*PROVIDED MATERIAL*.
— BEGIN —
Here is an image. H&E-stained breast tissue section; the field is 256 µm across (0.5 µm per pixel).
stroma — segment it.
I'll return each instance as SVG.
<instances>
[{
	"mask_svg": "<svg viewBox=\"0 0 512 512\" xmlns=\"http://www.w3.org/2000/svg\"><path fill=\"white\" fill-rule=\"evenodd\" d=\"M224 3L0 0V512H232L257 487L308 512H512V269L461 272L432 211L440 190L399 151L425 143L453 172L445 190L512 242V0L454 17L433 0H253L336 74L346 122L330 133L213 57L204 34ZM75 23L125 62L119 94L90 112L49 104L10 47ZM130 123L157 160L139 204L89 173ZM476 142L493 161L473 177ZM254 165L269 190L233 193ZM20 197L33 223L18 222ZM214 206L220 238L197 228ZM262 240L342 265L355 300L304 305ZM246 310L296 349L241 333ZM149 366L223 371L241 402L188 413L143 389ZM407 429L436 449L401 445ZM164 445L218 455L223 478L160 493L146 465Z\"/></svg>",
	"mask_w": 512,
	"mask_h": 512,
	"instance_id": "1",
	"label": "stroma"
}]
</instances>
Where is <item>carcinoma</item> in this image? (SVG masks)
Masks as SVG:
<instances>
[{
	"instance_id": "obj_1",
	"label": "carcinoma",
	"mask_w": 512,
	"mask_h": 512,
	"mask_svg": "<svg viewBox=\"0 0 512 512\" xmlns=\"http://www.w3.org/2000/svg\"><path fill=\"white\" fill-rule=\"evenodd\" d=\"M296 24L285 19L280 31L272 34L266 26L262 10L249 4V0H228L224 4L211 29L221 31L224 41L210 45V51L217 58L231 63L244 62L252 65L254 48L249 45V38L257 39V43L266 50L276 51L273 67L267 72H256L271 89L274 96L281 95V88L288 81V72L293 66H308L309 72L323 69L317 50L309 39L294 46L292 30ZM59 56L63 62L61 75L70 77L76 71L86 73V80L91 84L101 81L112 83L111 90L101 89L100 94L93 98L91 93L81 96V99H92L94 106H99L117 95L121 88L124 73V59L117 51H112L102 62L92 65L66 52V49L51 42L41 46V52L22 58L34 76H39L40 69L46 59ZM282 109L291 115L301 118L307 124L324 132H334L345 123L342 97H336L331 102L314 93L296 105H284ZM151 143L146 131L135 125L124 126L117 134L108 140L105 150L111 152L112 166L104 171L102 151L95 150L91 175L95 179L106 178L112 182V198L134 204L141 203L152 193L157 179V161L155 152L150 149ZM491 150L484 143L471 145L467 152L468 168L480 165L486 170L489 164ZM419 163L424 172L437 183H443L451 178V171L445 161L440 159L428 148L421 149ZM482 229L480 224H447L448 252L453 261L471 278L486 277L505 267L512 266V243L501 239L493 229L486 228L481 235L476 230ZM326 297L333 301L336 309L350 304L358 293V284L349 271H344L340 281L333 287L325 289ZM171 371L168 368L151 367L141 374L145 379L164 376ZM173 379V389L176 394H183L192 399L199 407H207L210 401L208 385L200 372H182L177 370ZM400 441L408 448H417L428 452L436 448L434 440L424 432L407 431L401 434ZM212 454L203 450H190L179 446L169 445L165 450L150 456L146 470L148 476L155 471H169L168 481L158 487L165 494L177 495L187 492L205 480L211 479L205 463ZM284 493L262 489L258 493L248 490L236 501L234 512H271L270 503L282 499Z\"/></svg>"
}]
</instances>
— END —
*SHORT TASK*. Set down each entry again, unchanged.

*TASK RESULT*.
Here is an image. H&E-stained breast tissue section; the field is 256 µm across (0.5 µm per pixel).
stroma — segment it.
I'll return each instance as SVG.
<instances>
[{
	"mask_svg": "<svg viewBox=\"0 0 512 512\" xmlns=\"http://www.w3.org/2000/svg\"><path fill=\"white\" fill-rule=\"evenodd\" d=\"M224 3L0 0V512H232L257 487L308 512H512V269L461 272L432 211L440 190L399 151L425 143L453 172L445 190L512 242V0L454 17L433 0H253L336 74L346 122L330 133L213 57L204 34ZM75 23L125 62L119 94L90 112L49 104L10 47ZM130 123L157 160L139 204L89 173ZM476 142L493 161L473 177ZM254 165L269 190L233 193ZM20 197L33 223L18 222ZM214 206L220 238L197 228ZM262 240L342 265L355 300L304 305ZM246 310L296 349L241 333ZM149 366L223 371L241 402L188 413L143 389ZM407 429L436 449L401 445ZM164 445L218 455L223 478L160 493L146 465Z\"/></svg>",
	"mask_w": 512,
	"mask_h": 512,
	"instance_id": "1",
	"label": "stroma"
}]
</instances>
Where is <item>carcinoma</item> in this image? (SVG masks)
Masks as SVG:
<instances>
[{
	"instance_id": "obj_1",
	"label": "carcinoma",
	"mask_w": 512,
	"mask_h": 512,
	"mask_svg": "<svg viewBox=\"0 0 512 512\" xmlns=\"http://www.w3.org/2000/svg\"><path fill=\"white\" fill-rule=\"evenodd\" d=\"M296 24L285 19L280 31L272 34L266 26L262 10L249 4V0H228L224 4L211 29L221 31L224 41L210 45V51L217 58L231 63L244 62L252 65L254 48L249 45V38L257 39V43L266 50L276 51L273 67L267 72H256L271 89L274 96L281 95V88L288 81V72L293 66H308L309 72L323 69L317 50L309 39L294 46L292 30ZM59 56L63 62L61 75L70 77L76 71L86 73V80L91 84L101 81L112 83L111 90L101 89L100 94L93 98L91 93L81 96V99H92L94 106H99L117 95L121 88L124 73V59L117 51H112L102 62L92 65L66 52V49L51 42L41 46V52L22 58L34 76H39L40 69L46 59ZM282 109L291 115L301 118L307 124L324 132H334L345 123L342 97H336L331 102L314 93L296 105H284ZM151 143L146 131L135 125L124 126L117 134L108 140L105 150L111 152L112 166L104 171L102 151L95 150L91 175L95 179L106 178L112 182V198L134 204L141 203L152 193L157 179V161L155 152L150 149ZM491 150L484 143L471 145L467 152L468 168L480 165L486 170L489 164ZM419 163L424 172L437 183H443L451 178V171L445 161L440 159L428 148L421 149ZM482 229L480 224H447L448 252L453 261L471 278L486 277L505 267L512 266V243L501 239L493 229L486 228L481 235L476 230ZM326 297L333 301L336 309L350 304L358 293V284L349 271H344L340 281L333 287L325 289ZM171 371L168 368L151 367L141 374L145 379L164 376ZM173 379V389L176 394H183L192 399L199 407H207L210 401L208 385L200 372H182L177 370ZM400 441L408 448H417L428 452L436 448L434 440L424 432L407 431L401 434ZM212 454L203 450H190L179 446L169 445L165 450L150 456L146 470L148 476L155 471H169L168 481L158 487L165 494L177 495L187 492L205 480L211 479L205 463ZM284 493L262 489L258 493L248 490L236 501L234 512H271L270 503L282 499Z\"/></svg>"
}]
</instances>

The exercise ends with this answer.